_Exercise aim_: Pick each line containing "BARO" out of the records.
Records for the exercise: Begin
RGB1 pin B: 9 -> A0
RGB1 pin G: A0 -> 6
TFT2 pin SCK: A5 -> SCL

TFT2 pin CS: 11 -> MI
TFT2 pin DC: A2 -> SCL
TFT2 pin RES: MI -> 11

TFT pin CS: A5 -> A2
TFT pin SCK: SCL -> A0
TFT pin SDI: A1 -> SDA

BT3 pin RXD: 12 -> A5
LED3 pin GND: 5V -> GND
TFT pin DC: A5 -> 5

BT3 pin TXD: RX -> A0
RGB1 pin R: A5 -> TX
Records for the exercise: End
Records for the exercise: Begin
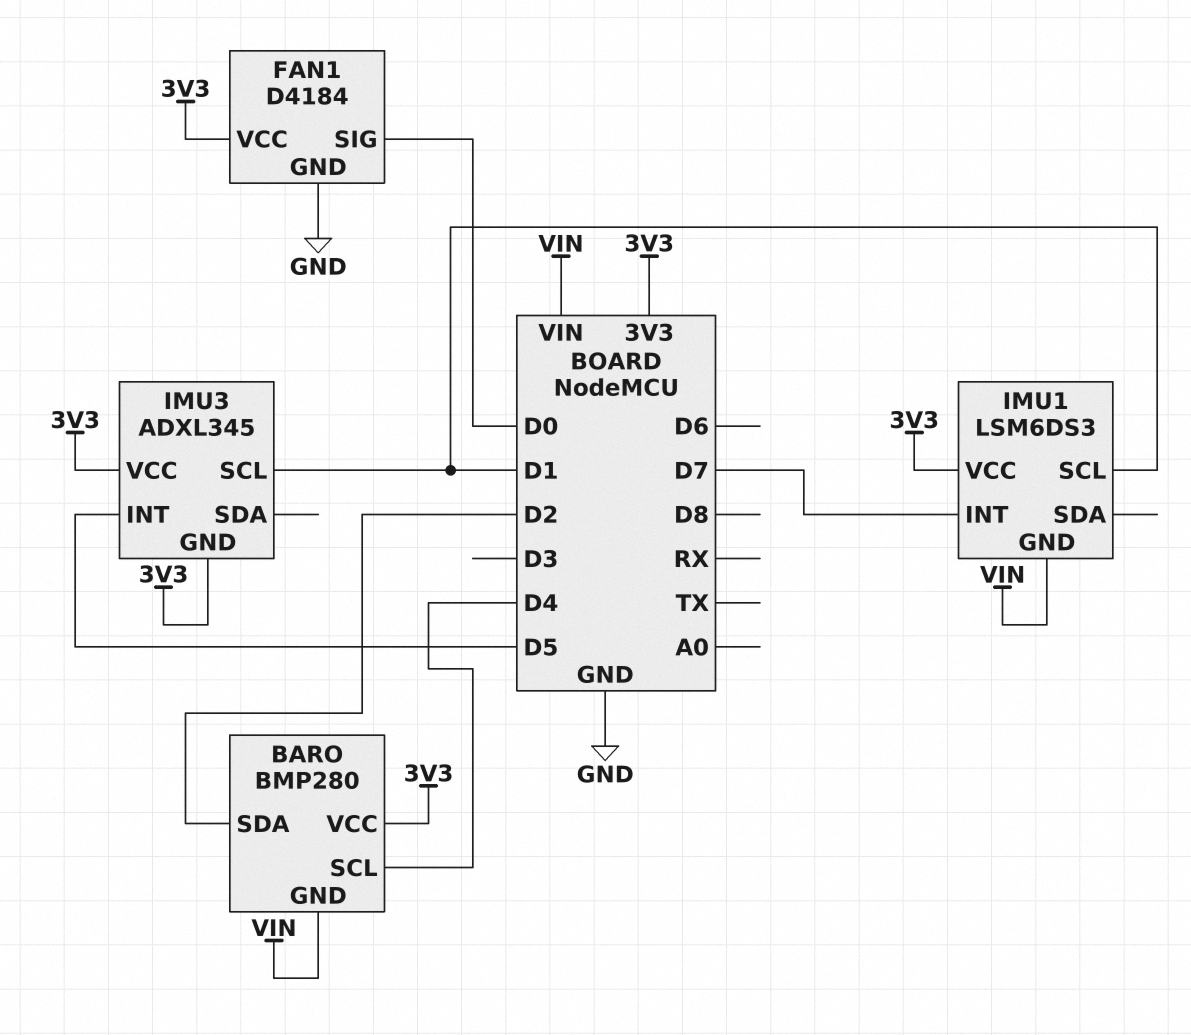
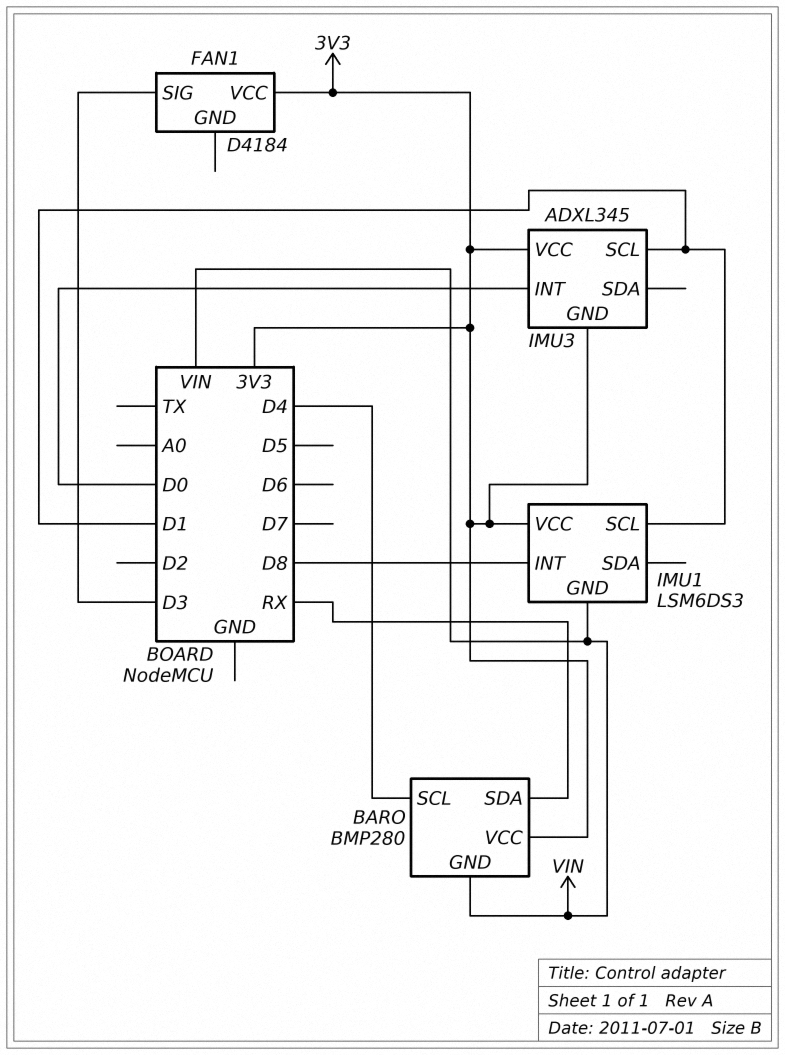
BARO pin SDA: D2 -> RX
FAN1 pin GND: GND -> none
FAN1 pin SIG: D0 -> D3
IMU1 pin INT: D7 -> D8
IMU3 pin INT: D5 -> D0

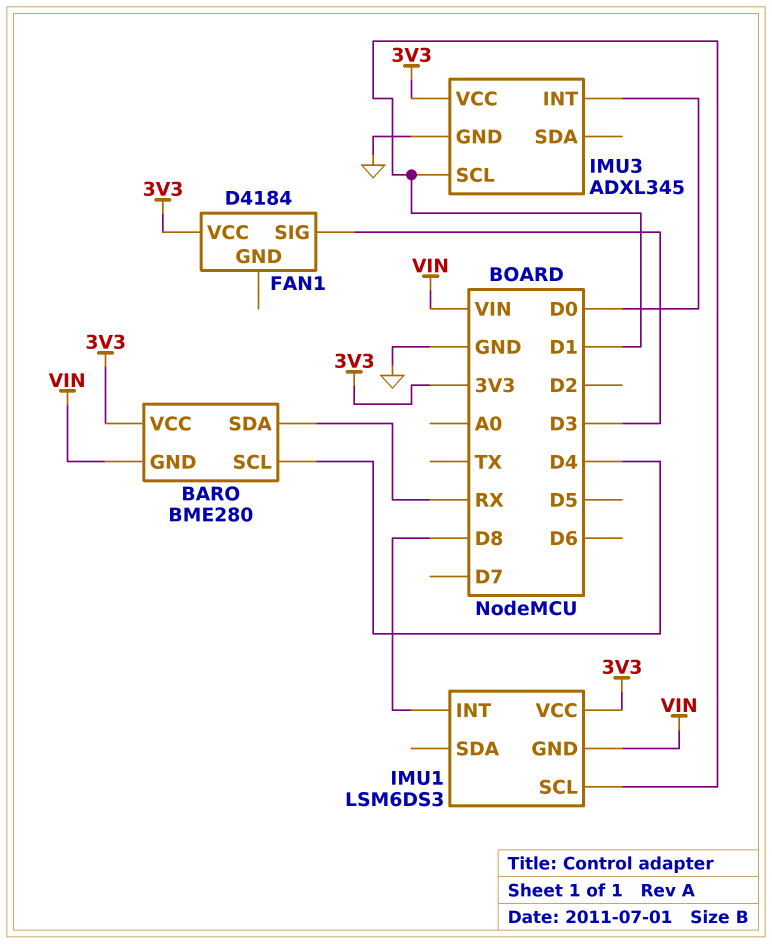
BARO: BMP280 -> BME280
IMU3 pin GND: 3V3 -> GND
Records for the exercise: End
_The completed task_:
BARO pin SDA: D2 -> RX
BARO: BMP280 -> BME280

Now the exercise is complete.